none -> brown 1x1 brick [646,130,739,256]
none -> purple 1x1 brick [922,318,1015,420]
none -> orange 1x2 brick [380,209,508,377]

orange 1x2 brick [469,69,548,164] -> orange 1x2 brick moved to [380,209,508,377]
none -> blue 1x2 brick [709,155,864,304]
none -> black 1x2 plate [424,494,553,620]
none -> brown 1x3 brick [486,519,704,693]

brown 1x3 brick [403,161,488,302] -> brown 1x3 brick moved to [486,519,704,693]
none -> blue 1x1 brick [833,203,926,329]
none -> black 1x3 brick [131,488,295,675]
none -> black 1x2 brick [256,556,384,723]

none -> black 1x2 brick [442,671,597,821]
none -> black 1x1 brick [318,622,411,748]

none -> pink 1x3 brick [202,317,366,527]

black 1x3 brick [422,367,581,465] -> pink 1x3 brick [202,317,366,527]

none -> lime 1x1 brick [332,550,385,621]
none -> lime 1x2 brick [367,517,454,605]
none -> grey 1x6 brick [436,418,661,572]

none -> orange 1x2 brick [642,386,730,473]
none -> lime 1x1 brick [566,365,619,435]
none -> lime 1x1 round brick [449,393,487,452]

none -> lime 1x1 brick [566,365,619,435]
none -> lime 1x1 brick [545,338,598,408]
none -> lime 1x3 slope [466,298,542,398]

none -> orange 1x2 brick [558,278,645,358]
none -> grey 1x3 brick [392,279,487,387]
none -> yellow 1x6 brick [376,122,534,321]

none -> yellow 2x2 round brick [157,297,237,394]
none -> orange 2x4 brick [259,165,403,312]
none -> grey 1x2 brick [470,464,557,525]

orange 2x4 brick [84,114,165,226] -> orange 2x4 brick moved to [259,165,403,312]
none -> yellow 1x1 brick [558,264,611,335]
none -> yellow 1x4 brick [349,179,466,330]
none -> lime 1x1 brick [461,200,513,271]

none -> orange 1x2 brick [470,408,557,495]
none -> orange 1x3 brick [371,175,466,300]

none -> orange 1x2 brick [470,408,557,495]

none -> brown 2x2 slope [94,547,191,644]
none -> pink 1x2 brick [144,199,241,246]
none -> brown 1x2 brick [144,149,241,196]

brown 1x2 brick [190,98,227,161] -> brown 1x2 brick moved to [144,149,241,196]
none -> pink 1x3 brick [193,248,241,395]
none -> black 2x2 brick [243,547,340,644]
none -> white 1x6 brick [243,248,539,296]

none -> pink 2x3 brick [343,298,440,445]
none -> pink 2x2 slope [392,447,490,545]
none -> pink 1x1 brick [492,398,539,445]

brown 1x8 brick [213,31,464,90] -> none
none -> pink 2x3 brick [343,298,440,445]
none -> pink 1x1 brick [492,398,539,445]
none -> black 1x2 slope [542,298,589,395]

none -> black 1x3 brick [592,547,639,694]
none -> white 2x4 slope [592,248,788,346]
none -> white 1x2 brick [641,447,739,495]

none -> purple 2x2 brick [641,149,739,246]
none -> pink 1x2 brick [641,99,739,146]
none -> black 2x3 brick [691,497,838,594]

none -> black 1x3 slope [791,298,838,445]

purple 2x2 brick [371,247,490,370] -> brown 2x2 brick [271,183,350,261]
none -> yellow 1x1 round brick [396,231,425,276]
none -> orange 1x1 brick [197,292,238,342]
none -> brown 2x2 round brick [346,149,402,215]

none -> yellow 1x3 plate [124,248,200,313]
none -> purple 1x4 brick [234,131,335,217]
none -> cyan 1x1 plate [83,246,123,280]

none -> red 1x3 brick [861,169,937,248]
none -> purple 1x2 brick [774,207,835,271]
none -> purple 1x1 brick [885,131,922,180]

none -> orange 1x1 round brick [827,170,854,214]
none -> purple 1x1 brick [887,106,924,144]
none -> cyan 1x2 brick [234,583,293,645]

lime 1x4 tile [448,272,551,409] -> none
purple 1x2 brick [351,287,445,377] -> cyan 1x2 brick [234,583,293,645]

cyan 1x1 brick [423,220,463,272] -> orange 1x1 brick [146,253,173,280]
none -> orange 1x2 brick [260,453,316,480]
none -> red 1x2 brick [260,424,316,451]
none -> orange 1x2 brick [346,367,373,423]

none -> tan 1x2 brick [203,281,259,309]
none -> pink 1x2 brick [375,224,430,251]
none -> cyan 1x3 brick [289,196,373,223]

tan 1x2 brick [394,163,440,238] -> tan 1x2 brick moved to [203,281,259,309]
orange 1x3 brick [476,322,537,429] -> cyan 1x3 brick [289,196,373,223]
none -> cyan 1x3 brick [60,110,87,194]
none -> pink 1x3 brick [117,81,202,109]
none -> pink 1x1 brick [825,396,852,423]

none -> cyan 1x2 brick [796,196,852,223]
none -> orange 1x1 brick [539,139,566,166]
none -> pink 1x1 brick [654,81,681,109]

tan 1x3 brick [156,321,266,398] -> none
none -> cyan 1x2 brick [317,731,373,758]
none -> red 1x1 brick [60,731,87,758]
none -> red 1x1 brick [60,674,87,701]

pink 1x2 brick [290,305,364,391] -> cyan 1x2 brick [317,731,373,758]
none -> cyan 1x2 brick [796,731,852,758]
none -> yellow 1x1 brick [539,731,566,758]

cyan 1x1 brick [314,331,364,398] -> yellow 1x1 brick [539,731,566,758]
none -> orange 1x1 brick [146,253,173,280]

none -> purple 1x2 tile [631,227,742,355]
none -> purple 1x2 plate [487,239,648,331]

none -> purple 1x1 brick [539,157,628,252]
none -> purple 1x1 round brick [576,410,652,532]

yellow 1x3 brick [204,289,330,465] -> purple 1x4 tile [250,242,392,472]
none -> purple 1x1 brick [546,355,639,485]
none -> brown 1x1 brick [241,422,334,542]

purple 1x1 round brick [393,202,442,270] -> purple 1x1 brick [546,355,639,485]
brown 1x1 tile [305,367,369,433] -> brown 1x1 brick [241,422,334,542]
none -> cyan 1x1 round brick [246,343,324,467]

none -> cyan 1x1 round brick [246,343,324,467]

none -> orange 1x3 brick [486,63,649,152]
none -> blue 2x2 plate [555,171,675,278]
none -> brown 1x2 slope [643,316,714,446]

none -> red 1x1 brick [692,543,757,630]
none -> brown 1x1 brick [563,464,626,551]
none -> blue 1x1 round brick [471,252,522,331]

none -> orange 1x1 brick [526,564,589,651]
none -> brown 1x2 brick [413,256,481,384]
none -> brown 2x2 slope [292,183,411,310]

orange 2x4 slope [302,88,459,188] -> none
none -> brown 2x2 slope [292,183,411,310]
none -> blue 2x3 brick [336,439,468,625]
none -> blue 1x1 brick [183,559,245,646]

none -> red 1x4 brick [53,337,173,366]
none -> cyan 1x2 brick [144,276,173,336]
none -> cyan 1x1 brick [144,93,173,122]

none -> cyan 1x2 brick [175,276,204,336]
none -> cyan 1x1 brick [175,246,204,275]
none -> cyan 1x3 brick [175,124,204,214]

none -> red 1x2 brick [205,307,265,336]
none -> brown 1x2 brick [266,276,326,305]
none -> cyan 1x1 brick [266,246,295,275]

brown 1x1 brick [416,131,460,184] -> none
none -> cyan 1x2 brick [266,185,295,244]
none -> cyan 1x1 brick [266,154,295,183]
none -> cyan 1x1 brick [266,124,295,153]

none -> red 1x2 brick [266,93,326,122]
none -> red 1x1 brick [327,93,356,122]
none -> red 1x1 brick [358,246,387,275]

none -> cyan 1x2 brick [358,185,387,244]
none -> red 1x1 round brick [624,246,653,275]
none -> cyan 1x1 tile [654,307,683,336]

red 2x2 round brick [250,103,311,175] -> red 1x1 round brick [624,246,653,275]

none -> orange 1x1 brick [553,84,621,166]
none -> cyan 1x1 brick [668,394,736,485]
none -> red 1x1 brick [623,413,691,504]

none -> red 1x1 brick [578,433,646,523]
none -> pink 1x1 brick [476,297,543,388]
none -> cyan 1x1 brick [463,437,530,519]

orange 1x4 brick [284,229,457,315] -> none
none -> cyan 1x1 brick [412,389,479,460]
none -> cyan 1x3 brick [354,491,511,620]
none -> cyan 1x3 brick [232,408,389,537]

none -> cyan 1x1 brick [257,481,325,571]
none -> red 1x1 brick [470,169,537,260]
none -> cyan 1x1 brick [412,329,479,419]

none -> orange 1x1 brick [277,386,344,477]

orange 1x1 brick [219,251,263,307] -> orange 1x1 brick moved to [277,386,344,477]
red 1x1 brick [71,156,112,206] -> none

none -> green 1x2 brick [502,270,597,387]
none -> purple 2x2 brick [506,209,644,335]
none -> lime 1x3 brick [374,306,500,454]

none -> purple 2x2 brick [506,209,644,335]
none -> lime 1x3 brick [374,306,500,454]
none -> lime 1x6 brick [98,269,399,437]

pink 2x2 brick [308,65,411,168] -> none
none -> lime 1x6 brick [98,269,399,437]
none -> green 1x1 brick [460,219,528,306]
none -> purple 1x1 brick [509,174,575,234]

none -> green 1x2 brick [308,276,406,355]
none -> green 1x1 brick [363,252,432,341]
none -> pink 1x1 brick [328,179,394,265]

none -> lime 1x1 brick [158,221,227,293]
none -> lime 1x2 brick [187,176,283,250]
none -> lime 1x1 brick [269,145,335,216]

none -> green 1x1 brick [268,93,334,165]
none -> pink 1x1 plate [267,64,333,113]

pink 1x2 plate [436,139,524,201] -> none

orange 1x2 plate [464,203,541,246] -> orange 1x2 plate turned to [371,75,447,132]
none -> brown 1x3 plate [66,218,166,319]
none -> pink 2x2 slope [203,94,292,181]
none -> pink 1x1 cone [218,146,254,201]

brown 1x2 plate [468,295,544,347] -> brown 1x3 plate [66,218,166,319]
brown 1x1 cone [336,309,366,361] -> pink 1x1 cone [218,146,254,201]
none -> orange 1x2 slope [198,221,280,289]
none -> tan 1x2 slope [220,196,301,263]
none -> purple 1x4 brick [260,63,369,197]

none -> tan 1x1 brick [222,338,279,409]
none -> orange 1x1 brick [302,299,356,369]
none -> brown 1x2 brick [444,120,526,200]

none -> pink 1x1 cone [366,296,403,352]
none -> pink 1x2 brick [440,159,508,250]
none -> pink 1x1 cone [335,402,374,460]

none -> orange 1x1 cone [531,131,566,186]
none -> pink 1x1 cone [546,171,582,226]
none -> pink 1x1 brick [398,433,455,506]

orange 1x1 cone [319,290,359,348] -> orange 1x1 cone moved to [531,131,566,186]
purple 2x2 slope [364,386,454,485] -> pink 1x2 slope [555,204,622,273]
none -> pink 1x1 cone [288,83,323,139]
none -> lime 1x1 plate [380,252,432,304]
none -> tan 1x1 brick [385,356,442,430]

### Exercise directions
Word for word, restate the lines of the data above that fall between the line holding "none -> black 1x2 brick [256,556,384,723]" and the line holding "black 1x3 brick [422,367,581,465]", inclusive, and no other lines.

### Task answer
none -> black 1x2 brick [256,556,384,723]

none -> black 1x2 brick [442,671,597,821]
none -> black 1x1 brick [318,622,411,748]

none -> pink 1x3 brick [202,317,366,527]

black 1x3 brick [422,367,581,465] -> pink 1x3 brick [202,317,366,527]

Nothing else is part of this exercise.